■ TASK DETAILS
Where does the word "tile" occur in the entries below? Copy every line that has it.

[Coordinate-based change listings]

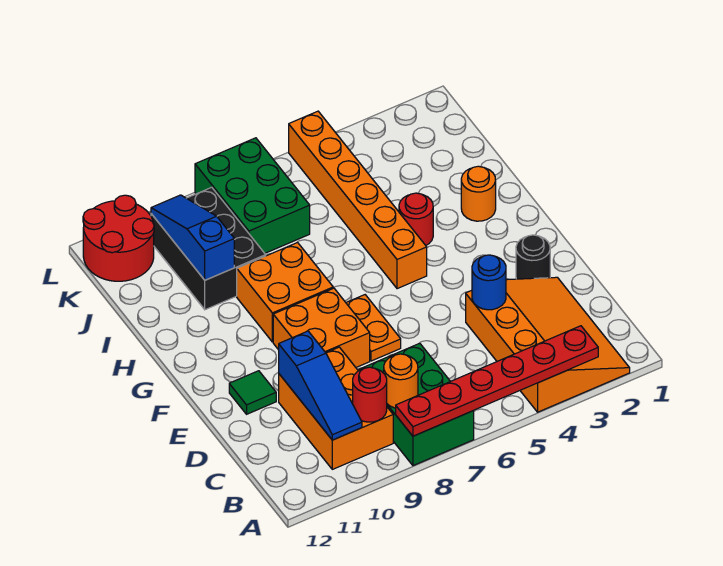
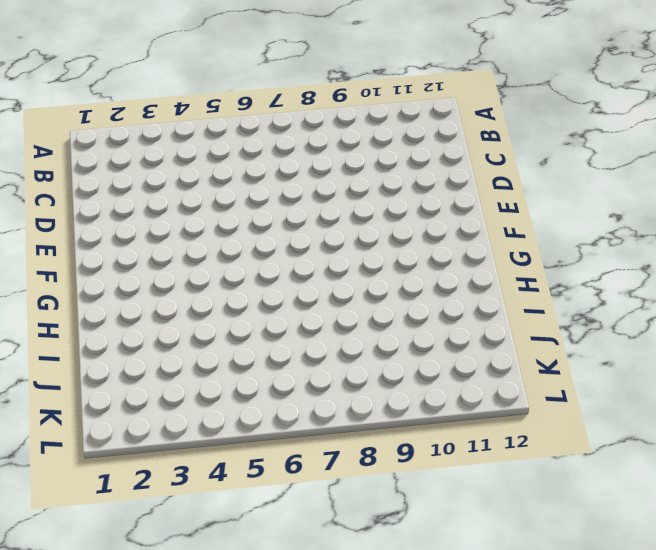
none -> orange slope A2:D4 level 1 top 4
none -> green brick A7:C8 level 1
none -> orange brick B9:D10 level 1

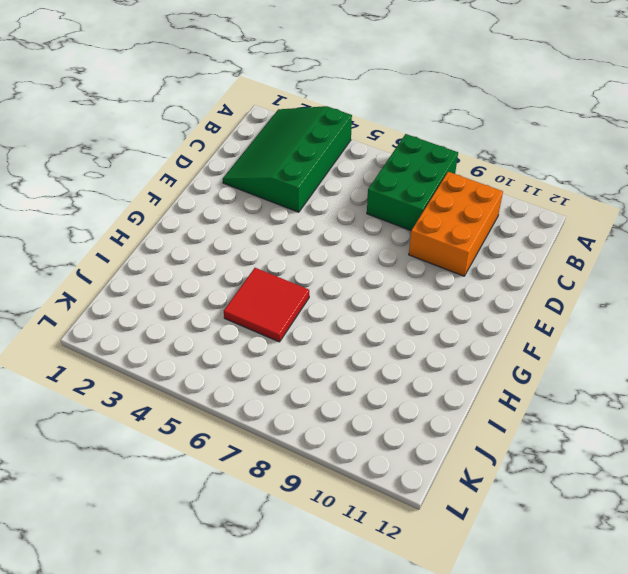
green slope A2:D4 level 1 top 4 -> orange slope A2:D4 level 1 top 4
red tile H5:I6 level 1 -> orange brick G5:L5 level 1
none -> black round brick E2 level 1
none -> orange plate E7:F7 level 1
none -> orange brick E8:F9 level 1

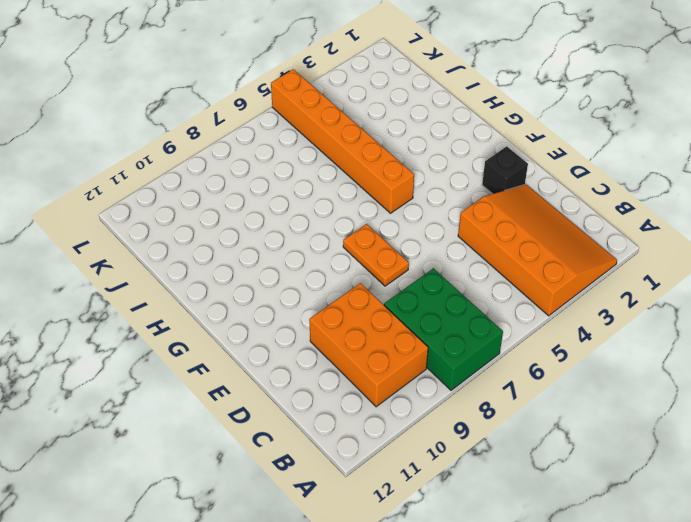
black brick E2 level 1 -> black round brick E2 level 1
none -> orange brick E8:F9 level 1
none -> green tile E11 level 1
none -> orange brick G8:H9 level 1

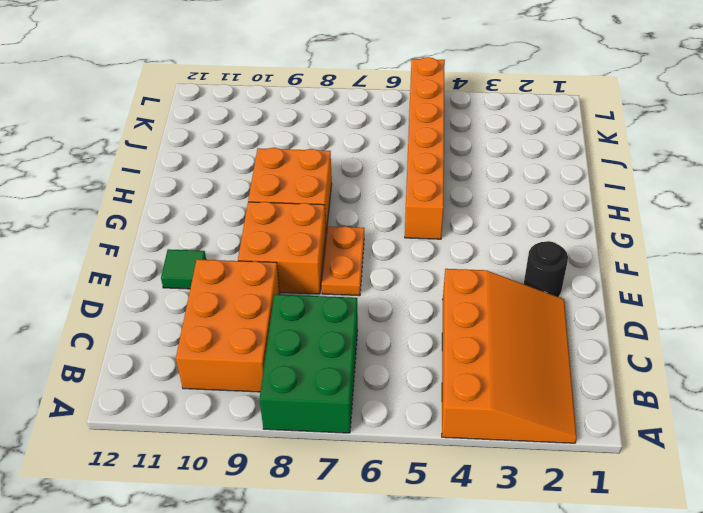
none -> orange round brick H2 level 1
none -> red round brick H4 level 1
none -> black brick I9:K10 level 1

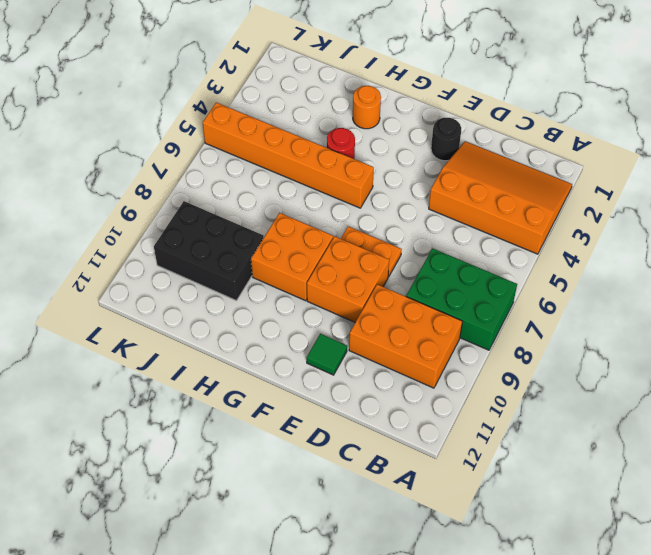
none -> green brick J7:L8 level 1
none -> red round brick K11:L12 level 1
none -> red plate A3:A8 level 2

■ RESPONSE TO THE TASK
red tile H5:I6 level 1 -> orange brick G5:L5 level 1
none -> green tile E11 level 1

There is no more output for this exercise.